• INFORMATION PROVIDED
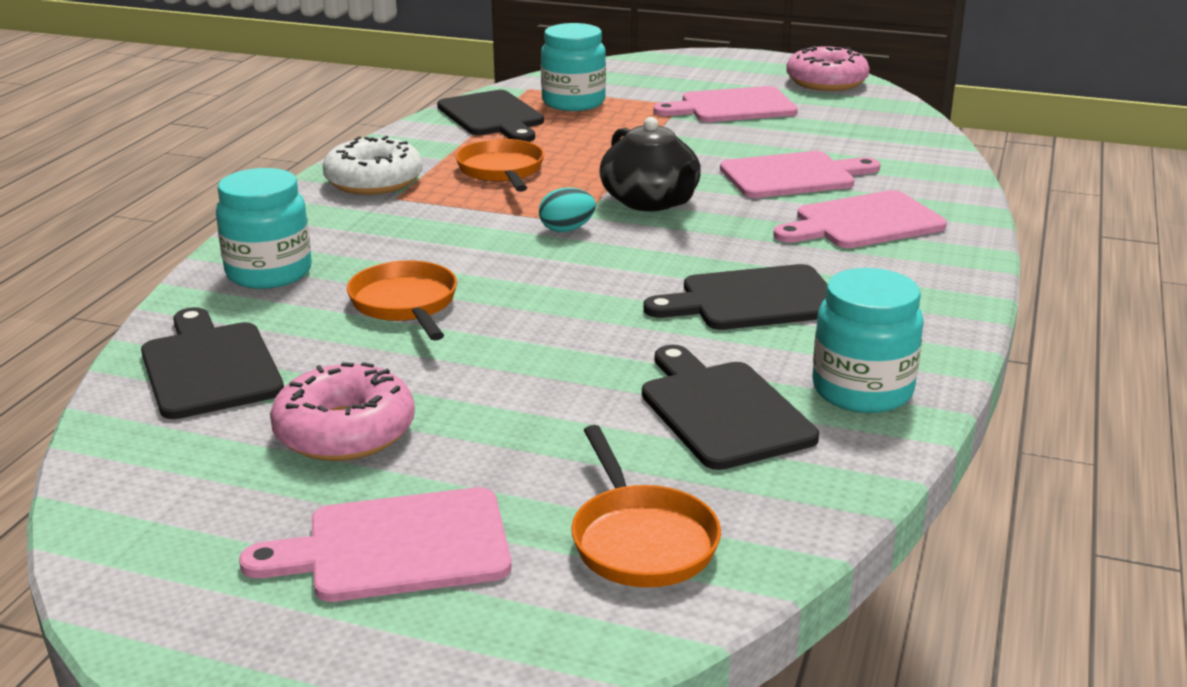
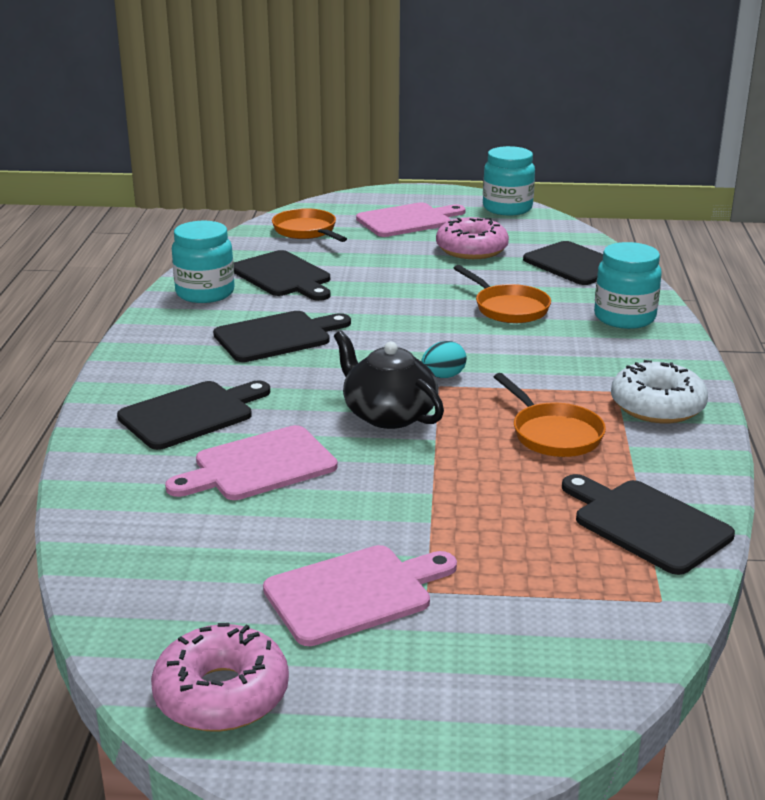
camera: 165 degrees right, 0 degrees up
(573, 102) = (571, 571): turquoise jar -> turquoise jar (507, 208)
(863, 222) = (191, 414): pink cutting board -> black cutting board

• EXERCISE DETAILS
For each line above, output its wording exactly and leave out any picture.

• RESULT
camera: 165 degrees right, 0 degrees up
(573, 102) = (571, 571): turquoise jar -> turquoise jar (507, 208)
(863, 222) = (191, 414): pink cutting board -> black cutting board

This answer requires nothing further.